╭─ Task data
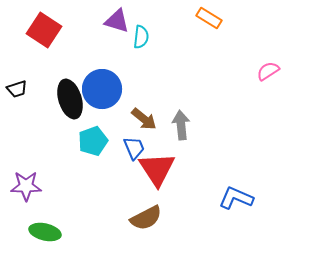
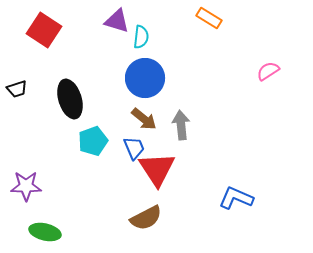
blue circle: moved 43 px right, 11 px up
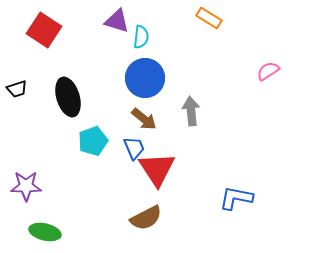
black ellipse: moved 2 px left, 2 px up
gray arrow: moved 10 px right, 14 px up
blue L-shape: rotated 12 degrees counterclockwise
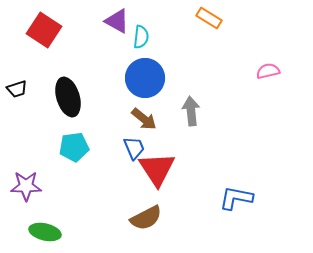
purple triangle: rotated 12 degrees clockwise
pink semicircle: rotated 20 degrees clockwise
cyan pentagon: moved 19 px left, 6 px down; rotated 12 degrees clockwise
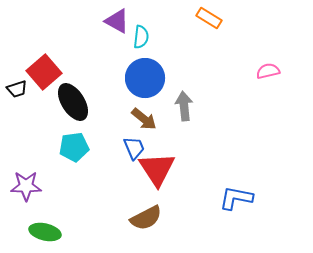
red square: moved 42 px down; rotated 16 degrees clockwise
black ellipse: moved 5 px right, 5 px down; rotated 15 degrees counterclockwise
gray arrow: moved 7 px left, 5 px up
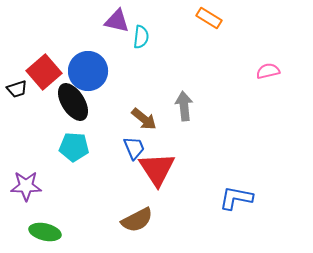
purple triangle: rotated 16 degrees counterclockwise
blue circle: moved 57 px left, 7 px up
cyan pentagon: rotated 12 degrees clockwise
brown semicircle: moved 9 px left, 2 px down
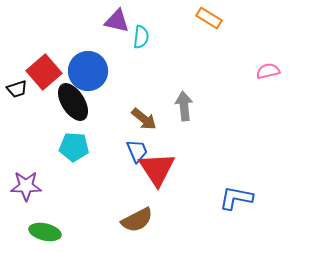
blue trapezoid: moved 3 px right, 3 px down
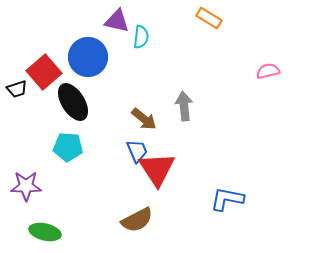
blue circle: moved 14 px up
cyan pentagon: moved 6 px left
blue L-shape: moved 9 px left, 1 px down
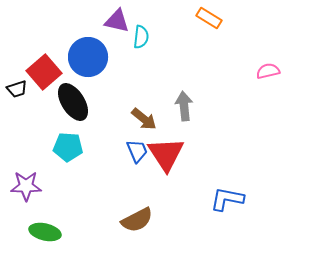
red triangle: moved 9 px right, 15 px up
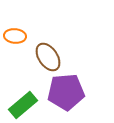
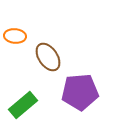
purple pentagon: moved 14 px right
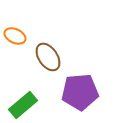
orange ellipse: rotated 20 degrees clockwise
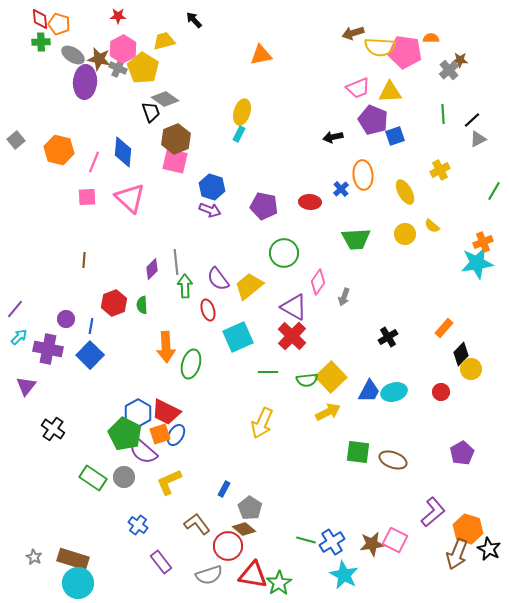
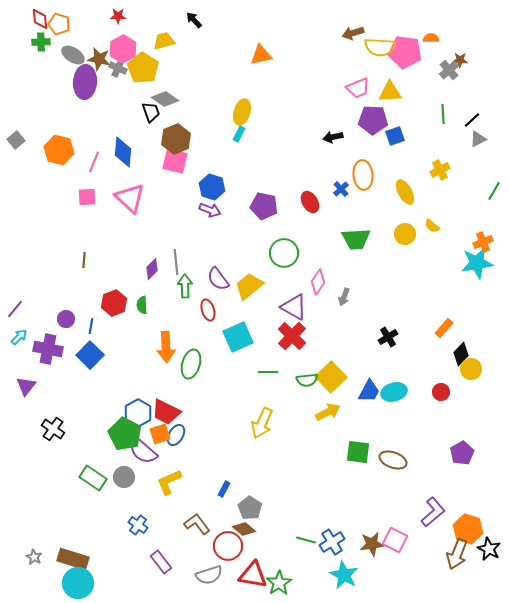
purple pentagon at (373, 120): rotated 20 degrees counterclockwise
red ellipse at (310, 202): rotated 55 degrees clockwise
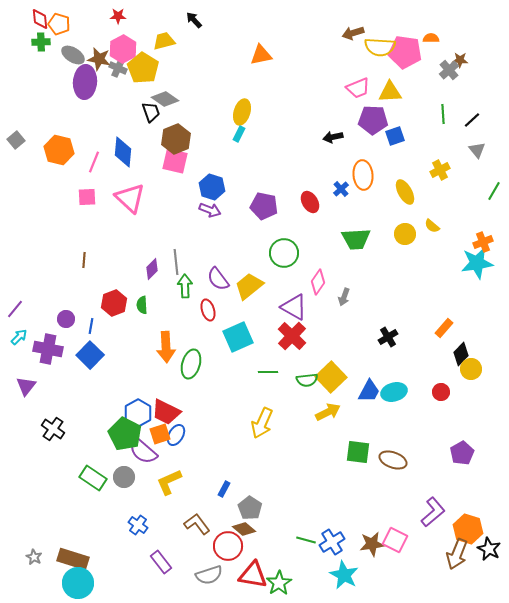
gray triangle at (478, 139): moved 1 px left, 11 px down; rotated 42 degrees counterclockwise
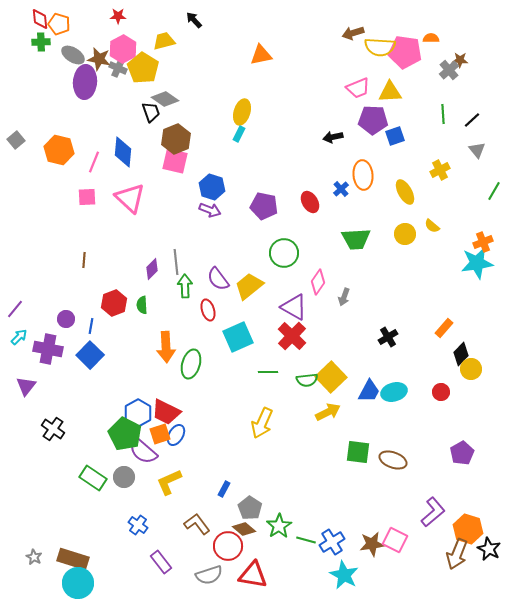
green star at (279, 583): moved 57 px up
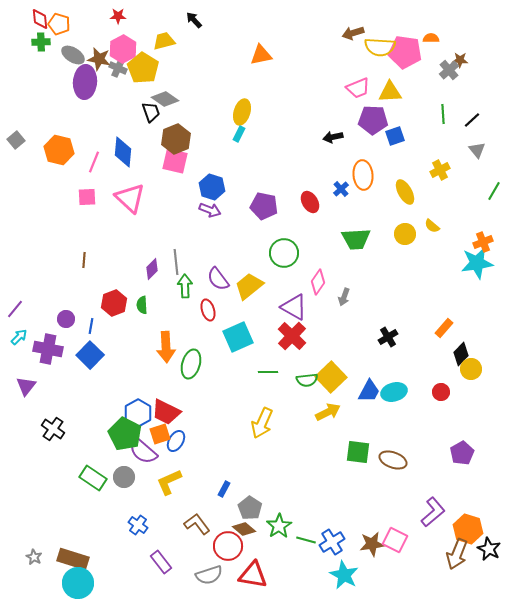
blue ellipse at (176, 435): moved 6 px down
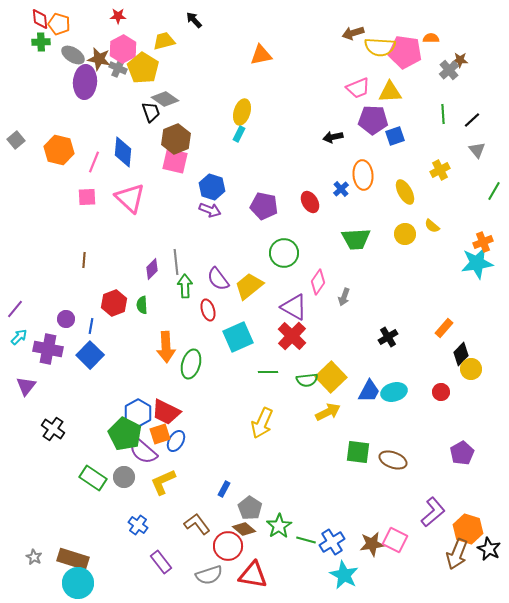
yellow L-shape at (169, 482): moved 6 px left
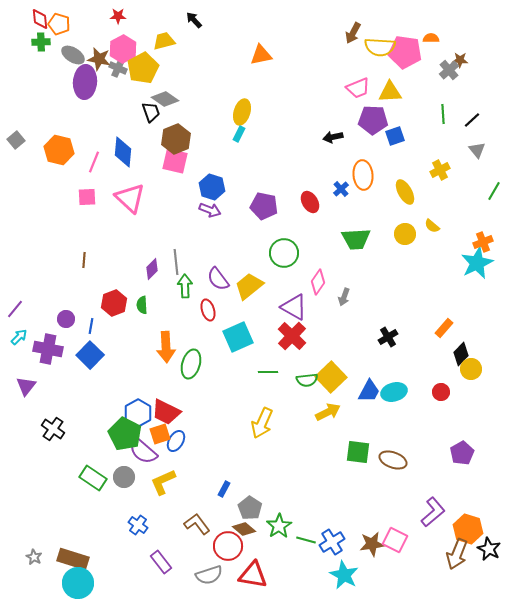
brown arrow at (353, 33): rotated 45 degrees counterclockwise
yellow pentagon at (143, 68): rotated 12 degrees clockwise
cyan star at (477, 263): rotated 16 degrees counterclockwise
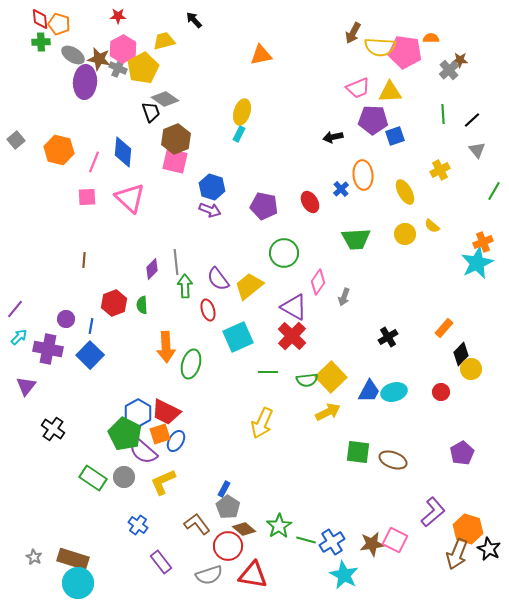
gray pentagon at (250, 508): moved 22 px left, 1 px up
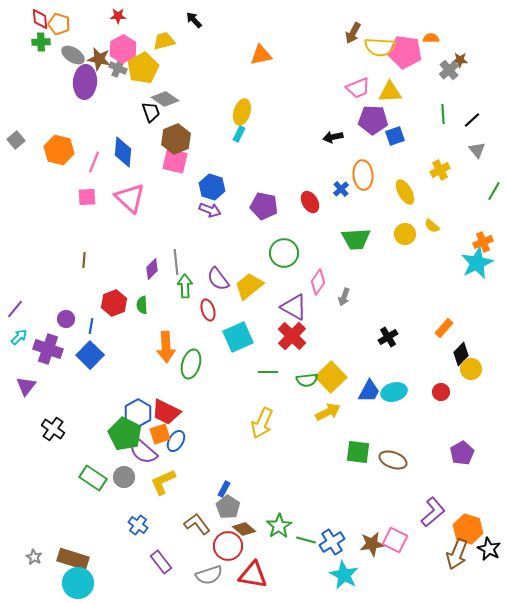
purple cross at (48, 349): rotated 8 degrees clockwise
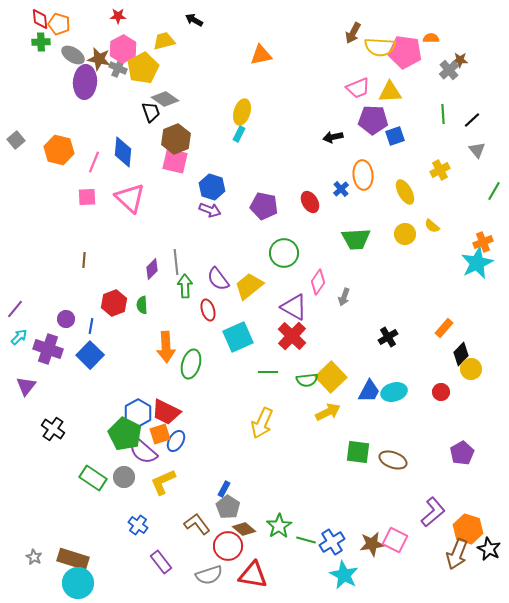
black arrow at (194, 20): rotated 18 degrees counterclockwise
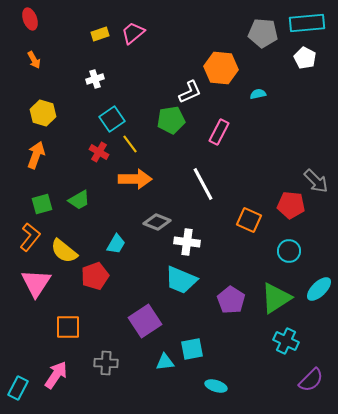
╰─
Do this: Replace "pink semicircle" with "orange semicircle" in the lines above, starting at the first line and ending at the line that contains "cyan pentagon: moved 19", leaving everything else as it is. Give only those lines back, without the pictures.

Response below:
blue circle: moved 43 px right, 11 px up
black ellipse: moved 2 px left, 2 px up
gray arrow: moved 10 px right, 14 px up
blue L-shape: rotated 12 degrees counterclockwise
purple triangle: rotated 12 degrees clockwise
orange semicircle: rotated 20 degrees clockwise
cyan pentagon: moved 19 px left, 6 px down; rotated 12 degrees clockwise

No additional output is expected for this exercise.